◆ Work request
From the data below, return only the lines from the one with "camera: 85 degrees left, 10 degrees up" through the one with "(291, 251) = (399, 321): purple", exact and inclusive, with pictures left out.

◆ Recorded data
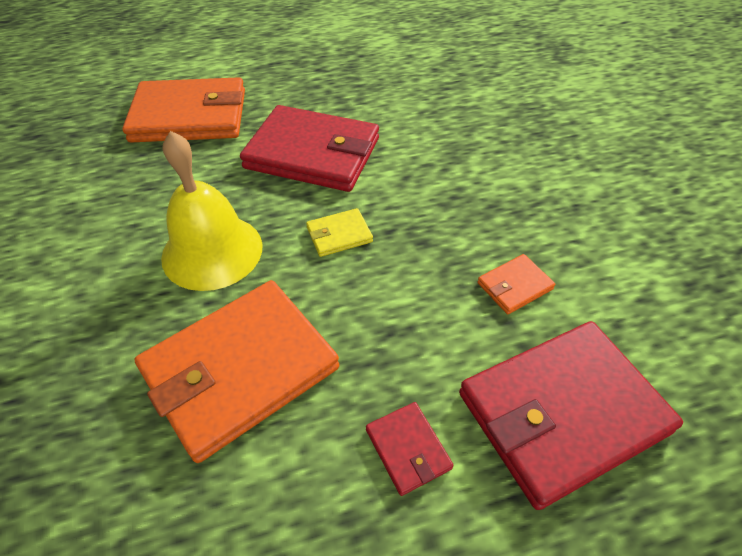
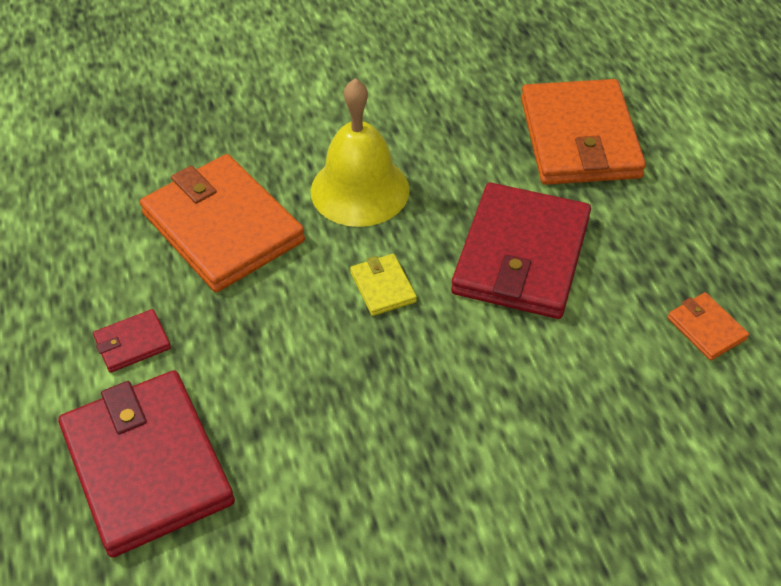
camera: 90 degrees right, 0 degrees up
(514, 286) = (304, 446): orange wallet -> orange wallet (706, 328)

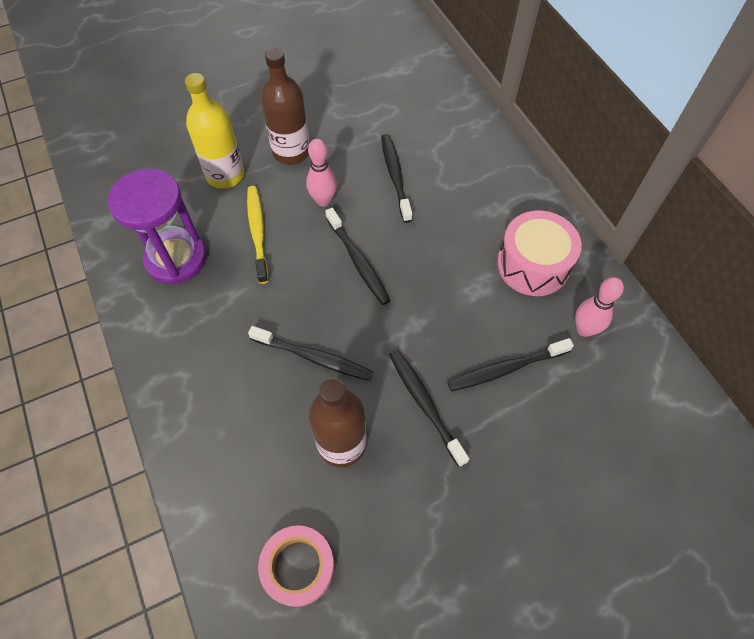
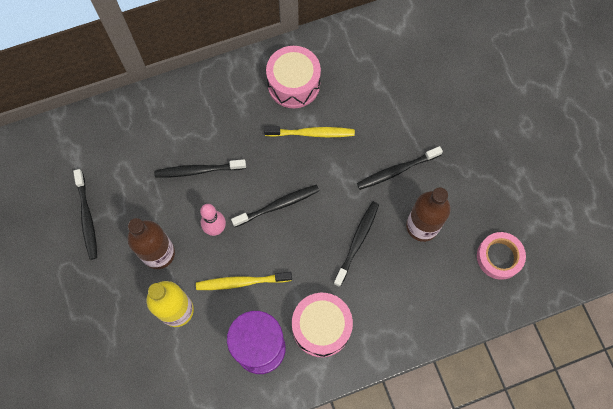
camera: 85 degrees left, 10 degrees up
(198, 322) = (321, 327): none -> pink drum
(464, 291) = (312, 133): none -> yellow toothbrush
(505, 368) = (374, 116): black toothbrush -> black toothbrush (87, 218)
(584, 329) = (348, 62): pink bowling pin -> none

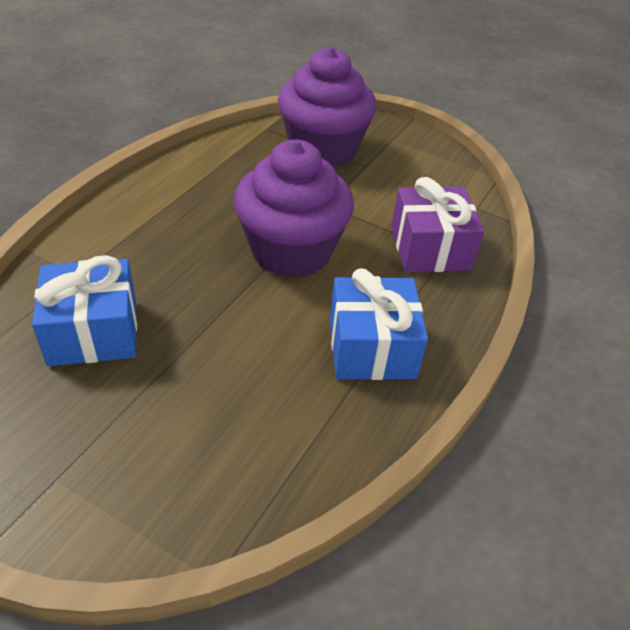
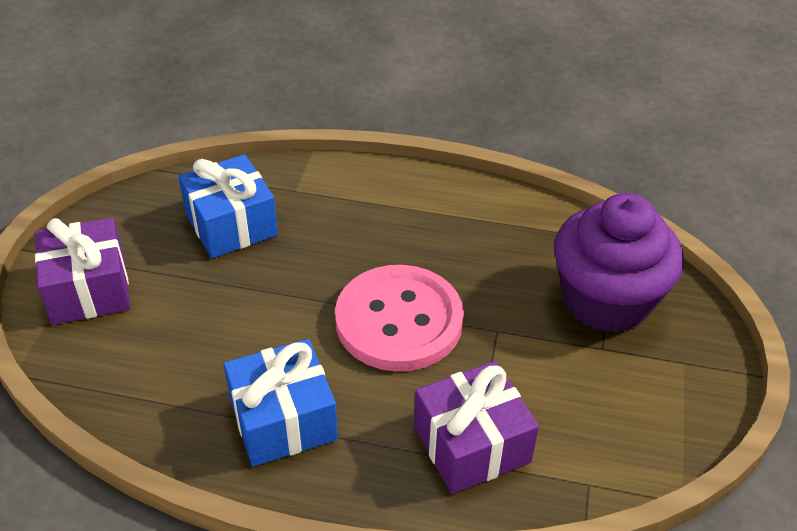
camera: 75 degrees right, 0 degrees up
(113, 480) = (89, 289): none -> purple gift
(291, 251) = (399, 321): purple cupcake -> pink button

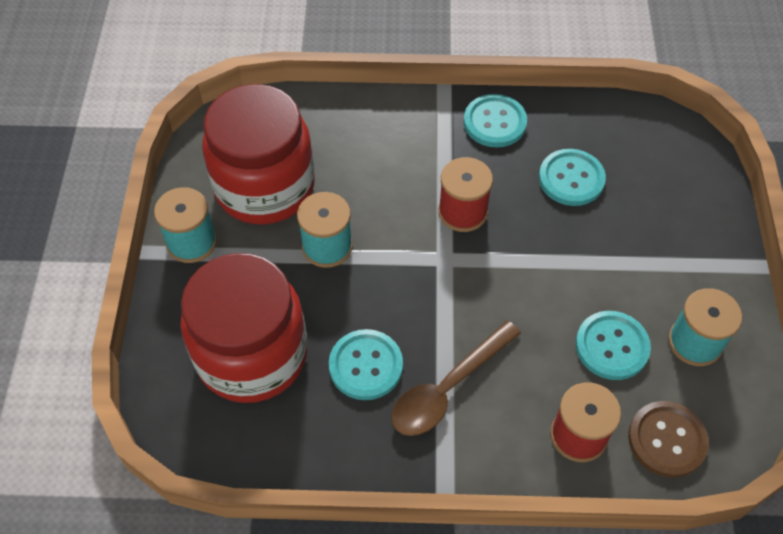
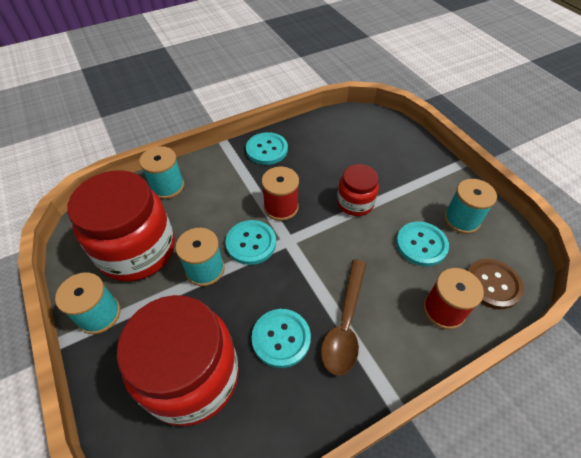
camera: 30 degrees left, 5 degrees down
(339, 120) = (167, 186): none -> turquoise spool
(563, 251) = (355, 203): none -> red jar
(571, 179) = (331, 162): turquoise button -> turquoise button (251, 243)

◆ Problem solution
camera: 85 degrees left, 10 degrees up
(198, 322) = (321, 327): none -> pink drum
(464, 291) = (312, 133): none -> yellow toothbrush
(505, 368) = (374, 116): black toothbrush -> black toothbrush (87, 218)
(584, 329) = (348, 62): pink bowling pin -> none

camera: 75 degrees right, 0 degrees up
(113, 480) = (89, 289): none -> purple gift
(291, 251) = (399, 321): purple cupcake -> pink button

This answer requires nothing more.